**PROVIDED DATA**
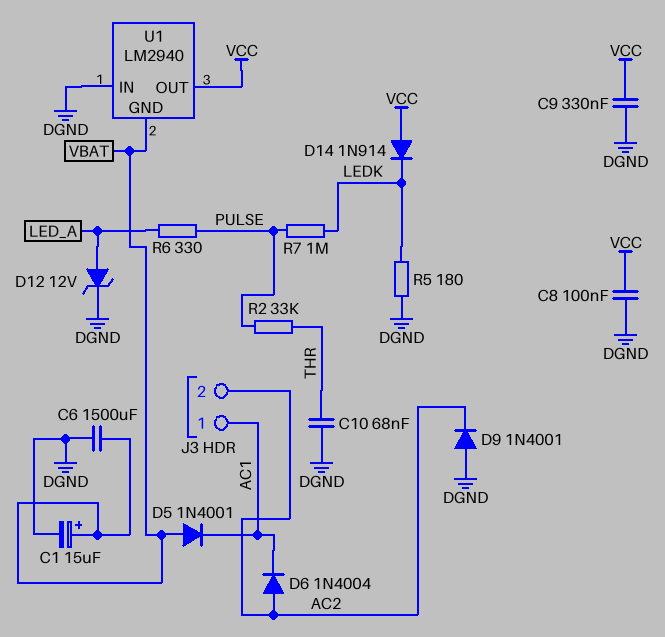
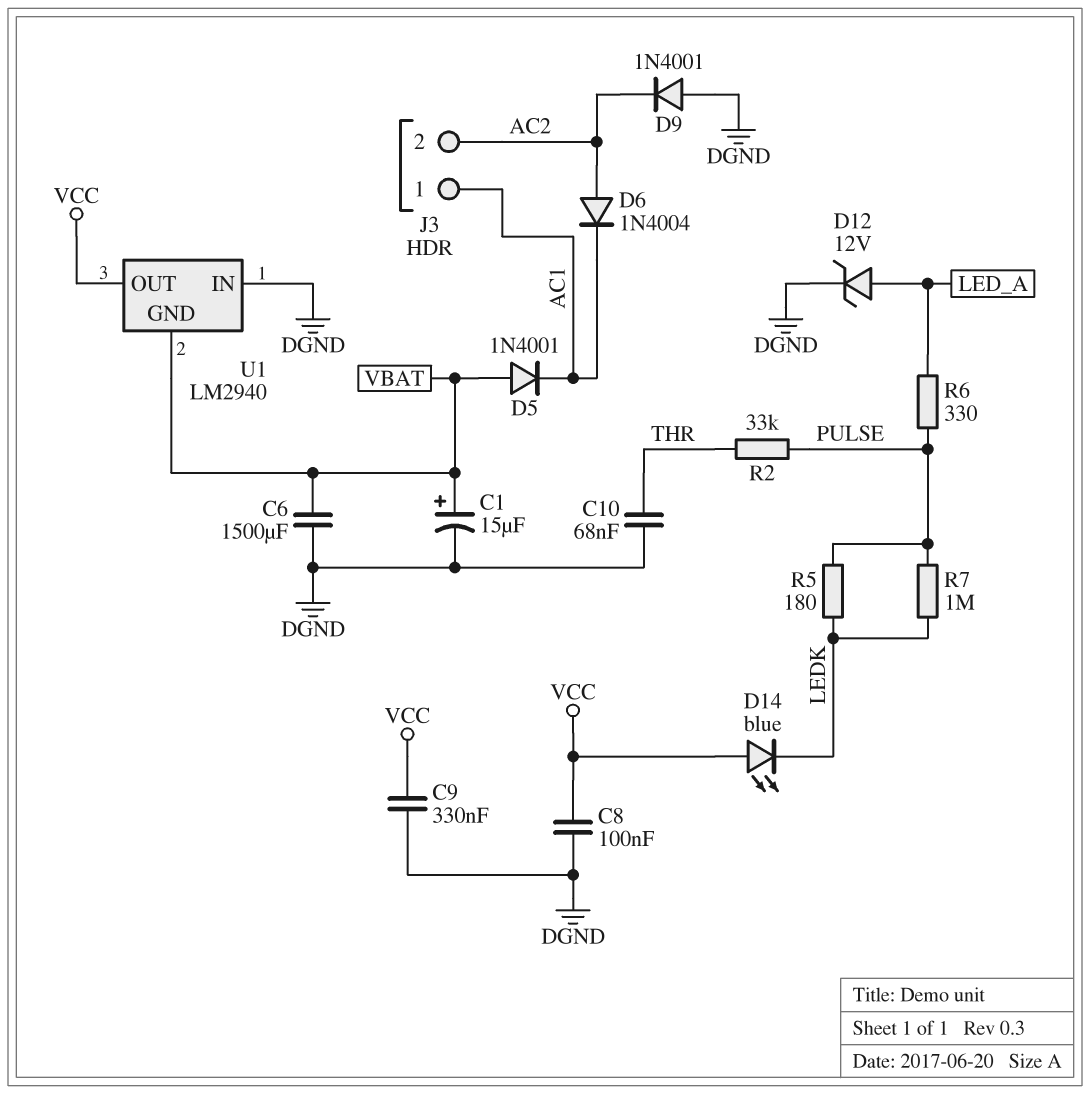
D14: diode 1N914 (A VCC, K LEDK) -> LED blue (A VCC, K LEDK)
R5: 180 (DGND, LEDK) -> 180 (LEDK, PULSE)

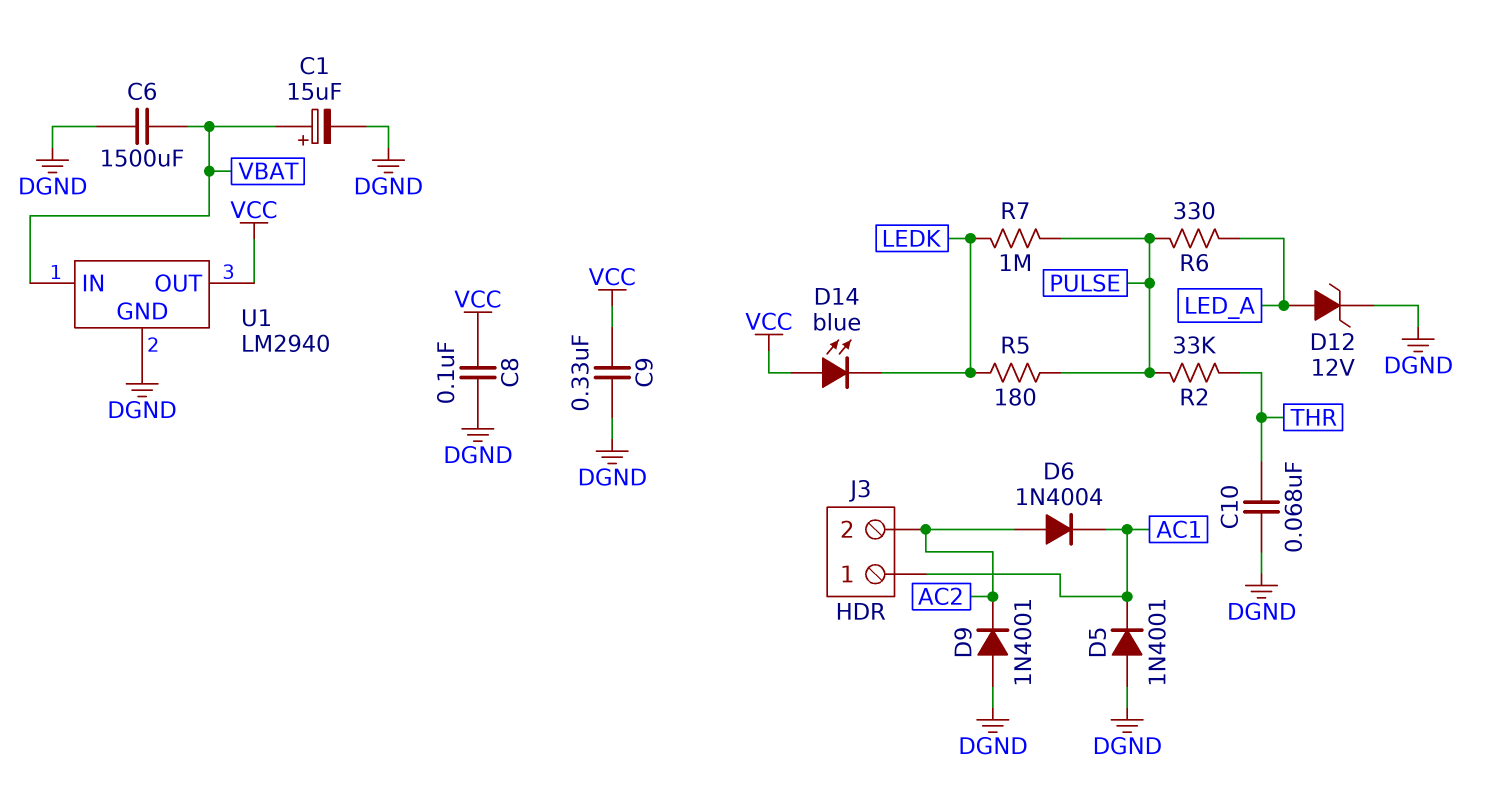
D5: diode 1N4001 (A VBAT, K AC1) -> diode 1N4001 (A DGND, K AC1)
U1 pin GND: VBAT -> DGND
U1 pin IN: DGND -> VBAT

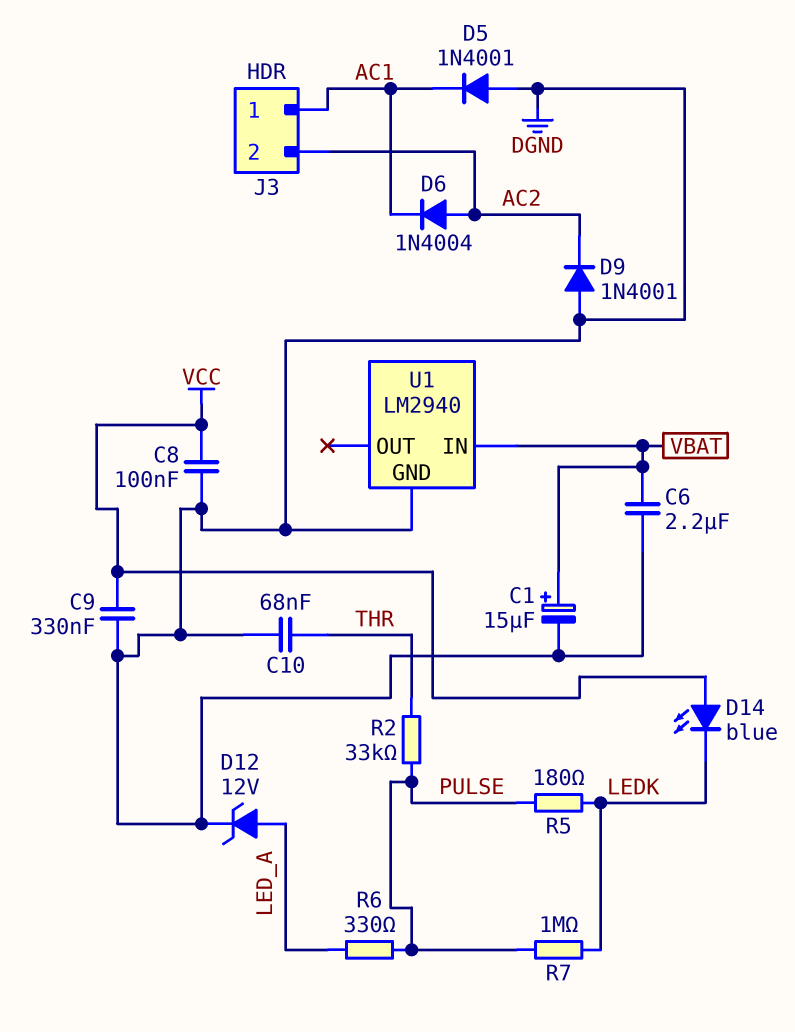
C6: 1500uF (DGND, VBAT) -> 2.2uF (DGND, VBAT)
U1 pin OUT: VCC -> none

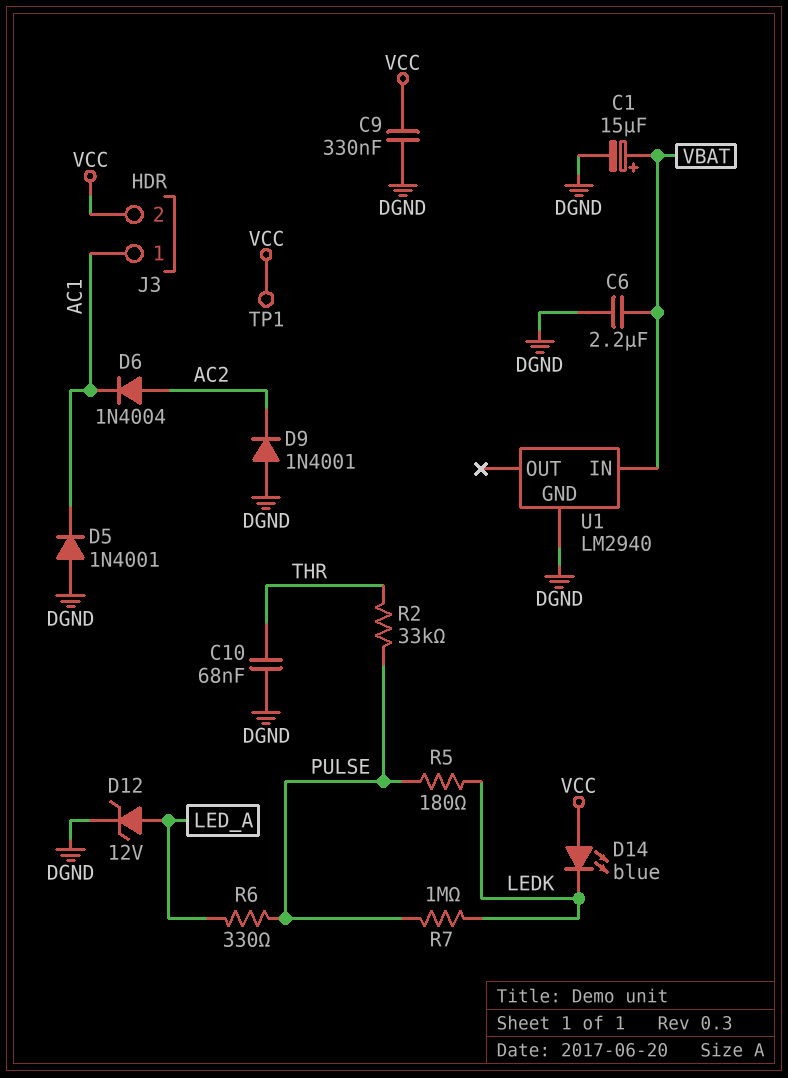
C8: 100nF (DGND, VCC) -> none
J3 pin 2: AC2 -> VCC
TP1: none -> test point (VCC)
* * *
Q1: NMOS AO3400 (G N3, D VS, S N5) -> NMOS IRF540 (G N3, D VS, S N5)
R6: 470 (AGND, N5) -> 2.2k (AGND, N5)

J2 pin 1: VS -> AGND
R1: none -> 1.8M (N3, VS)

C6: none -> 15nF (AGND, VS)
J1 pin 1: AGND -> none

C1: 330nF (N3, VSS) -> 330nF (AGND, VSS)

**ASSIGNMENT**
If a line in the records has the word "AGND", copy that line.

**RESPONSE AREA**
R6: 470 (AGND, N5) -> 2.2k (AGND, N5)
J2 pin 1: VS -> AGND
C6: none -> 15nF (AGND, VS)
J1 pin 1: AGND -> none
C1: 330nF (N3, VSS) -> 330nF (AGND, VSS)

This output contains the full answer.